BEGIN Exercise material

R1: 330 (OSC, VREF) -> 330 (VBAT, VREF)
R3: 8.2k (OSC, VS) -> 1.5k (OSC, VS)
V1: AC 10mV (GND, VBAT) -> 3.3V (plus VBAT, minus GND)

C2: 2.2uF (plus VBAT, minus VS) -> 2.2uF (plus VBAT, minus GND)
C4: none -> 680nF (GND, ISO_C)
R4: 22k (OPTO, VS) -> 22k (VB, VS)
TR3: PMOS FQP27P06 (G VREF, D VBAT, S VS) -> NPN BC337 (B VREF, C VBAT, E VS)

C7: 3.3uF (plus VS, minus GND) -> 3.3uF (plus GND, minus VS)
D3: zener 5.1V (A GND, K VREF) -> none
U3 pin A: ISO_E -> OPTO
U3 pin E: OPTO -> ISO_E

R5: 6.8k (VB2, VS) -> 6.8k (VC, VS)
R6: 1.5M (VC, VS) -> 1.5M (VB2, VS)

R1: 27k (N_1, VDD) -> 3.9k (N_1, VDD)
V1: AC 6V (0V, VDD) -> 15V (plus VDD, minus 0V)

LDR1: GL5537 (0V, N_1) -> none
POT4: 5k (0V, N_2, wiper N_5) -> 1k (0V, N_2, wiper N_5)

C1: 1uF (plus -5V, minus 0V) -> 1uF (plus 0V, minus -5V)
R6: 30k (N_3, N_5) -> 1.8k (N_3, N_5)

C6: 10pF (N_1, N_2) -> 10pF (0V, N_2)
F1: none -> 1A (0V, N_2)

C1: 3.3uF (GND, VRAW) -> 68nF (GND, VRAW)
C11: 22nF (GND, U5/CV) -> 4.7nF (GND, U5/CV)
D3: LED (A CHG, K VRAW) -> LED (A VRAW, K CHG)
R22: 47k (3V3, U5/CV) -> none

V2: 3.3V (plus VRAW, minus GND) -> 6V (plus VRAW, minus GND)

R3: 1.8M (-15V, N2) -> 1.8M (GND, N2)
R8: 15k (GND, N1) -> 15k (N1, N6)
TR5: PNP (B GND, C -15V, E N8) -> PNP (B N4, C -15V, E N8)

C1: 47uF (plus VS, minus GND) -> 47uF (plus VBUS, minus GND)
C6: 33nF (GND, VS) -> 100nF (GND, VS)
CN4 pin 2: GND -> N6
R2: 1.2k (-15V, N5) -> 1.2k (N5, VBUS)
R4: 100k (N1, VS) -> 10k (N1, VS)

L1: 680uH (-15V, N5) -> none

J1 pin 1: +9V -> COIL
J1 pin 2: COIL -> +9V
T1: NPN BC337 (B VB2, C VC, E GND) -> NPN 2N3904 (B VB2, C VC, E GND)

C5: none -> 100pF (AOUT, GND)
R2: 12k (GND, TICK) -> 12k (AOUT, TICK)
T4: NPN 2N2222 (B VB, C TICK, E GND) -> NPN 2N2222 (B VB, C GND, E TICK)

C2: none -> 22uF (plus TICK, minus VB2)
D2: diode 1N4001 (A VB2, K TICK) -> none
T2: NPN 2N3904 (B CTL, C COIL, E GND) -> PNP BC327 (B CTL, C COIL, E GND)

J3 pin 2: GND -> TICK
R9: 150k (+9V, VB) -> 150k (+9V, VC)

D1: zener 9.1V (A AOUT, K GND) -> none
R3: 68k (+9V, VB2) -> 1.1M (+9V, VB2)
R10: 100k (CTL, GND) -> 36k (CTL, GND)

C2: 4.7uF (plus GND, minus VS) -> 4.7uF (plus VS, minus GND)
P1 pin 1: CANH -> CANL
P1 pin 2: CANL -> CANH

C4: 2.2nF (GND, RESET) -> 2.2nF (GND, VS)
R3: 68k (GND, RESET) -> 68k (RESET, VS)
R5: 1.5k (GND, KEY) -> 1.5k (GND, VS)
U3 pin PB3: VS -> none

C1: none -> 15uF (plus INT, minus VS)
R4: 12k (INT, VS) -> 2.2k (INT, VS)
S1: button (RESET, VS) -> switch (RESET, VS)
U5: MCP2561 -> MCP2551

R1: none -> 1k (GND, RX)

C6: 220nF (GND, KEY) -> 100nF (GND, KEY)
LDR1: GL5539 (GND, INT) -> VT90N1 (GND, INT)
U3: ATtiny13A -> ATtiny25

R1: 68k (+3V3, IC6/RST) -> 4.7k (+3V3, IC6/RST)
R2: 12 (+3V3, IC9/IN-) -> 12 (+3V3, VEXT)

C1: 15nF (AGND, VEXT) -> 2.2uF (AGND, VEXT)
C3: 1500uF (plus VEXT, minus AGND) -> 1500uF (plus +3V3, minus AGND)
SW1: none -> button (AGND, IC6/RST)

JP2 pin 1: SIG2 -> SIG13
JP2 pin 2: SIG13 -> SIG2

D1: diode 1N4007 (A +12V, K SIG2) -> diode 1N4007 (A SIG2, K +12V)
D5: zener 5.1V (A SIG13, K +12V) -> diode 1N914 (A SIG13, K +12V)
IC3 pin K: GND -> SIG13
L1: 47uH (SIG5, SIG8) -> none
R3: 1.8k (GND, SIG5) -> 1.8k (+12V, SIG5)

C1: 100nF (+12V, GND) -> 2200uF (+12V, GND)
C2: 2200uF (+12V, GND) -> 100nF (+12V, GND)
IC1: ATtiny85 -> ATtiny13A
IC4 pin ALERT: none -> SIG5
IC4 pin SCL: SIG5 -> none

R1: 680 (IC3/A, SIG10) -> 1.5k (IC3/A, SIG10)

END Exercise material

### Activity
Look through the data above and return exactly the lines from the one that contains "C6: 33nF (GND, VS) -> 100nF (GND, VS)" to the one that contains "R4: 12k (INT, VS) -> 2.2k (INT, VS)", inclusive, with nothing else.

### Exercise output
C6: 33nF (GND, VS) -> 100nF (GND, VS)
CN4 pin 2: GND -> N6
R2: 1.2k (-15V, N5) -> 1.2k (N5, VBUS)
R4: 100k (N1, VS) -> 10k (N1, VS)

L1: 680uH (-15V, N5) -> none

J1 pin 1: +9V -> COIL
J1 pin 2: COIL -> +9V
T1: NPN BC337 (B VB2, C VC, E GND) -> NPN 2N3904 (B VB2, C VC, E GND)

C5: none -> 100pF (AOUT, GND)
R2: 12k (GND, TICK) -> 12k (AOUT, TICK)
T4: NPN 2N2222 (B VB, C TICK, E GND) -> NPN 2N2222 (B VB, C GND, E TICK)

C2: none -> 22uF (plus TICK, minus VB2)
D2: diode 1N4001 (A VB2, K TICK) -> none
T2: NPN 2N3904 (B CTL, C COIL, E GND) -> PNP BC327 (B CTL, C COIL, E GND)

J3 pin 2: GND -> TICK
R9: 150k (+9V, VB) -> 150k (+9V, VC)

D1: zener 9.1V (A AOUT, K GND) -> none
R3: 68k (+9V, VB2) -> 1.1M (+9V, VB2)
R10: 100k (CTL, GND) -> 36k (CTL, GND)

C2: 4.7uF (plus GND, minus VS) -> 4.7uF (plus VS, minus GND)
P1 pin 1: CANH -> CANL
P1 pin 2: CANL -> CANH

C4: 2.2nF (GND, RESET) -> 2.2nF (GND, VS)
R3: 68k (GND, RESET) -> 68k (RESET, VS)
R5: 1.5k (GND, KEY) -> 1.5k (GND, VS)
U3 pin PB3: VS -> none

C1: none -> 15uF (plus INT, minus VS)
R4: 12k (INT, VS) -> 2.2k (INT, VS)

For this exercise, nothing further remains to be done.